**Exercise:** Retype all of the data. Every line must match exactly.

**Data supplied:**
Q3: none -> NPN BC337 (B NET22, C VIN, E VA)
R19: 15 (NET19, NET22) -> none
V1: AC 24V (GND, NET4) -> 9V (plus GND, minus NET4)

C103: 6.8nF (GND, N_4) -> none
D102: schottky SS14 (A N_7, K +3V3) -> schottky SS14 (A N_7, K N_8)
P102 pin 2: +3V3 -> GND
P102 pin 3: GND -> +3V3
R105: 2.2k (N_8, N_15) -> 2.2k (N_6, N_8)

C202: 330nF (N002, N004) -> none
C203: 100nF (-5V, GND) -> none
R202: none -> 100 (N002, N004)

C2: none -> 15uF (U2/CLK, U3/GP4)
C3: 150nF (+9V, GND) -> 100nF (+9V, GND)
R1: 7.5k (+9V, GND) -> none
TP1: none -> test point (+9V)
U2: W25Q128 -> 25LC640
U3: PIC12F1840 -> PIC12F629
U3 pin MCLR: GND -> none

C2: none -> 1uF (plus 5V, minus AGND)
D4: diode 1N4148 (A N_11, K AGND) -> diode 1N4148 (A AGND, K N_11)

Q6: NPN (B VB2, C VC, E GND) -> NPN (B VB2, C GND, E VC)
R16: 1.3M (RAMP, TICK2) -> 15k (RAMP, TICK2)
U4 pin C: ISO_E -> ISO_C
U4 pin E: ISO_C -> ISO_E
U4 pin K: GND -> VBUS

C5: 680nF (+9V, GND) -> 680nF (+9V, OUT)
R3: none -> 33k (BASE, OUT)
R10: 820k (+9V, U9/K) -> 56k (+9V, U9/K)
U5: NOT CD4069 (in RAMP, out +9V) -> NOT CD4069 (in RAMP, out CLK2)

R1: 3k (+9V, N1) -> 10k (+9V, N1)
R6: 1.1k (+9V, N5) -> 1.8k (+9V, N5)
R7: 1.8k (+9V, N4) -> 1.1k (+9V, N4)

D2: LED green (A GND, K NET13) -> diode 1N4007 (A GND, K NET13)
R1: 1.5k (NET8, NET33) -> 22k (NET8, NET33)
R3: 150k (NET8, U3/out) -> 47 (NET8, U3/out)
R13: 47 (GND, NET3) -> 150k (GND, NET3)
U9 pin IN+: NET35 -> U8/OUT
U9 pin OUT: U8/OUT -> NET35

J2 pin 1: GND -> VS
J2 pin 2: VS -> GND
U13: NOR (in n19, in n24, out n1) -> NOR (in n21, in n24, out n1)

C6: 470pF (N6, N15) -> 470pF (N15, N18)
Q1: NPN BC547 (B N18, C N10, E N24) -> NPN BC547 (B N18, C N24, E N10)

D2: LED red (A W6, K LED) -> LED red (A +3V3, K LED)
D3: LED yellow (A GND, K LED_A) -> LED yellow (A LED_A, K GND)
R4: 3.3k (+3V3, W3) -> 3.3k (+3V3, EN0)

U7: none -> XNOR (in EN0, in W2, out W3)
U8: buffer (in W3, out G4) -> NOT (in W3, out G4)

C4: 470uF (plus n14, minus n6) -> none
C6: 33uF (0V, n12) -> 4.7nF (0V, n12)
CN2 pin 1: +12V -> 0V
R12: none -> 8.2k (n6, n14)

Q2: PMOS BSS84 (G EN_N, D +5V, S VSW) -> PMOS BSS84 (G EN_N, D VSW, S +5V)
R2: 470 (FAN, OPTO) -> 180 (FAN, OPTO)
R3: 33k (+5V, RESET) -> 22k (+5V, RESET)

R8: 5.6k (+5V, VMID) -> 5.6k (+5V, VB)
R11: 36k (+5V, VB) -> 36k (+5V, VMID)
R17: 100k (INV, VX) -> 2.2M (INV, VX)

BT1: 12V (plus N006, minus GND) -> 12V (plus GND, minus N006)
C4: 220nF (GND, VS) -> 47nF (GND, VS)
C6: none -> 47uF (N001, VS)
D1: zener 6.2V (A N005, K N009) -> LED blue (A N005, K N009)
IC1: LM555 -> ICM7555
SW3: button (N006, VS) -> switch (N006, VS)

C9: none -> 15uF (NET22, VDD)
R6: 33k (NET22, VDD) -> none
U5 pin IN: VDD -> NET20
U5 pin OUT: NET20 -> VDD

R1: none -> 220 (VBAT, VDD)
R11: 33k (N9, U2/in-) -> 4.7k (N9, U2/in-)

**Task solution:**
Q3: none -> NPN BC337 (B NET22, C VIN, E VA)
R19: 15 (NET19, NET22) -> none
V1: AC 24V (GND, NET4) -> 9V (plus GND, minus NET4)

C103: 6.8nF (GND, N_4) -> none
D102: schottky SS14 (A N_7, K +3V3) -> schottky SS14 (A N_7, K N_8)
P102 pin 2: +3V3 -> GND
P102 pin 3: GND -> +3V3
R105: 2.2k (N_8, N_15) -> 2.2k (N_6, N_8)

C202: 330nF (N002, N004) -> none
C203: 100nF (-5V, GND) -> none
R202: none -> 100 (N002, N004)

C2: none -> 15uF (U2/CLK, U3/GP4)
C3: 150nF (+9V, GND) -> 100nF (+9V, GND)
R1: 7.5k (+9V, GND) -> none
TP1: none -> test point (+9V)
U2: W25Q128 -> 25LC640
U3: PIC12F1840 -> PIC12F629
U3 pin MCLR: GND -> none

C2: none -> 1uF (plus 5V, minus AGND)
D4: diode 1N4148 (A N_11, K AGND) -> diode 1N4148 (A AGND, K N_11)

Q6: NPN (B VB2, C VC, E GND) -> NPN (B VB2, C GND, E VC)
R16: 1.3M (RAMP, TICK2) -> 15k (RAMP, TICK2)
U4 pin C: ISO_E -> ISO_C
U4 pin E: ISO_C -> ISO_E
U4 pin K: GND -> VBUS

C5: 680nF (+9V, GND) -> 680nF (+9V, OUT)
R3: none -> 33k (BASE, OUT)
R10: 820k (+9V, U9/K) -> 56k (+9V, U9/K)
U5: NOT CD4069 (in RAMP, out +9V) -> NOT CD4069 (in RAMP, out CLK2)

R1: 3k (+9V, N1) -> 10k (+9V, N1)
R6: 1.1k (+9V, N5) -> 1.8k (+9V, N5)
R7: 1.8k (+9V, N4) -> 1.1k (+9V, N4)

D2: LED green (A GND, K NET13) -> diode 1N4007 (A GND, K NET13)
R1: 1.5k (NET8, NET33) -> 22k (NET8, NET33)
R3: 150k (NET8, U3/out) -> 47 (NET8, U3/out)
R13: 47 (GND, NET3) -> 150k (GND, NET3)
U9 pin IN+: NET35 -> U8/OUT
U9 pin OUT: U8/OUT -> NET35

J2 pin 1: GND -> VS
J2 pin 2: VS -> GND
U13: NOR (in n19, in n24, out n1) -> NOR (in n21, in n24, out n1)

C6: 470pF (N6, N15) -> 470pF (N15, N18)
Q1: NPN BC547 (B N18, C N10, E N24) -> NPN BC547 (B N18, C N24, E N10)

D2: LED red (A W6, K LED) -> LED red (A +3V3, K LED)
D3: LED yellow (A GND, K LED_A) -> LED yellow (A LED_A, K GND)
R4: 3.3k (+3V3, W3) -> 3.3k (+3V3, EN0)

U7: none -> XNOR (in EN0, in W2, out W3)
U8: buffer (in W3, out G4) -> NOT (in W3, out G4)

C4: 470uF (plus n14, minus n6) -> none
C6: 33uF (0V, n12) -> 4.7nF (0V, n12)
CN2 pin 1: +12V -> 0V
R12: none -> 8.2k (n6, n14)

Q2: PMOS BSS84 (G EN_N, D +5V, S VSW) -> PMOS BSS84 (G EN_N, D VSW, S +5V)
R2: 470 (FAN, OPTO) -> 180 (FAN, OPTO)
R3: 33k (+5V, RESET) -> 22k (+5V, RESET)

R8: 5.6k (+5V, VMID) -> 5.6k (+5V, VB)
R11: 36k (+5V, VB) -> 36k (+5V, VMID)
R17: 100k (INV, VX) -> 2.2M (INV, VX)

BT1: 12V (plus N006, minus GND) -> 12V (plus GND, minus N006)
C4: 220nF (GND, VS) -> 47nF (GND, VS)
C6: none -> 47uF (N001, VS)
D1: zener 6.2V (A N005, K N009) -> LED blue (A N005, K N009)
IC1: LM555 -> ICM7555
SW3: button (N006, VS) -> switch (N006, VS)

C9: none -> 15uF (NET22, VDD)
R6: 33k (NET22, VDD) -> none
U5 pin IN: VDD -> NET20
U5 pin OUT: NET20 -> VDD

R1: none -> 220 (VBAT, VDD)
R11: 33k (N9, U2/in-) -> 4.7k (N9, U2/in-)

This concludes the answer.